Exact output of all the records is required.

*** SOURCE RECORDS Section Begins ***

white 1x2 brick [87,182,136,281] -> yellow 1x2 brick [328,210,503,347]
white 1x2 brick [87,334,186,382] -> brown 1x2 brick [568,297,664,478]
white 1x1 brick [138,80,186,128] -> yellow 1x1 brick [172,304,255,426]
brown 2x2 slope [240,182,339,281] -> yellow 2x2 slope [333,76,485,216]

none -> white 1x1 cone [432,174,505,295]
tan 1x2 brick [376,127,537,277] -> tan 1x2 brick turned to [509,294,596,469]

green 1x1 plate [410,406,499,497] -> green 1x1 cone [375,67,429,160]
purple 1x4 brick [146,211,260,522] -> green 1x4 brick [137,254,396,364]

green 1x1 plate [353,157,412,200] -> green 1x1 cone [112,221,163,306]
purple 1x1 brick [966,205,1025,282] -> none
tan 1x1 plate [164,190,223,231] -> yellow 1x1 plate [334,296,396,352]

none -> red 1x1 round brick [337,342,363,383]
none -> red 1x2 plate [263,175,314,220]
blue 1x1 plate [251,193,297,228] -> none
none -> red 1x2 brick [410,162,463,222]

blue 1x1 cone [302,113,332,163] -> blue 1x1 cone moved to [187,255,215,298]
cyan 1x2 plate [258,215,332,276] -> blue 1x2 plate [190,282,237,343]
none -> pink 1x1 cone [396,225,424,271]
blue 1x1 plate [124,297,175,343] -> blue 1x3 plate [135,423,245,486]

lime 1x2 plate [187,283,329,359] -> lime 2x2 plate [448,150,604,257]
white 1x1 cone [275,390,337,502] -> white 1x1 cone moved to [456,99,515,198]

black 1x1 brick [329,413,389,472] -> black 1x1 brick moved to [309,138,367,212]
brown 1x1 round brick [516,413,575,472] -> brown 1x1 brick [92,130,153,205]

*** SOURCE RECORDS Section Ends ***

**WRITTEN ANSWER**
white 1x2 brick [87,182,136,281] -> yellow 1x2 brick [328,210,503,347]
white 1x2 brick [87,334,186,382] -> brown 1x2 brick [568,297,664,478]
white 1x1 brick [138,80,186,128] -> yellow 1x1 brick [172,304,255,426]
brown 2x2 slope [240,182,339,281] -> yellow 2x2 slope [333,76,485,216]

none -> white 1x1 cone [432,174,505,295]
tan 1x2 brick [376,127,537,277] -> tan 1x2 brick turned to [509,294,596,469]

green 1x1 plate [410,406,499,497] -> green 1x1 cone [375,67,429,160]
purple 1x4 brick [146,211,260,522] -> green 1x4 brick [137,254,396,364]

green 1x1 plate [353,157,412,200] -> green 1x1 cone [112,221,163,306]
purple 1x1 brick [966,205,1025,282] -> none
tan 1x1 plate [164,190,223,231] -> yellow 1x1 plate [334,296,396,352]

none -> red 1x1 round brick [337,342,363,383]
none -> red 1x2 plate [263,175,314,220]
blue 1x1 plate [251,193,297,228] -> none
none -> red 1x2 brick [410,162,463,222]

blue 1x1 cone [302,113,332,163] -> blue 1x1 cone moved to [187,255,215,298]
cyan 1x2 plate [258,215,332,276] -> blue 1x2 plate [190,282,237,343]
none -> pink 1x1 cone [396,225,424,271]
blue 1x1 plate [124,297,175,343] -> blue 1x3 plate [135,423,245,486]

lime 1x2 plate [187,283,329,359] -> lime 2x2 plate [448,150,604,257]
white 1x1 cone [275,390,337,502] -> white 1x1 cone moved to [456,99,515,198]

black 1x1 brick [329,413,389,472] -> black 1x1 brick moved to [309,138,367,212]
brown 1x1 round brick [516,413,575,472] -> brown 1x1 brick [92,130,153,205]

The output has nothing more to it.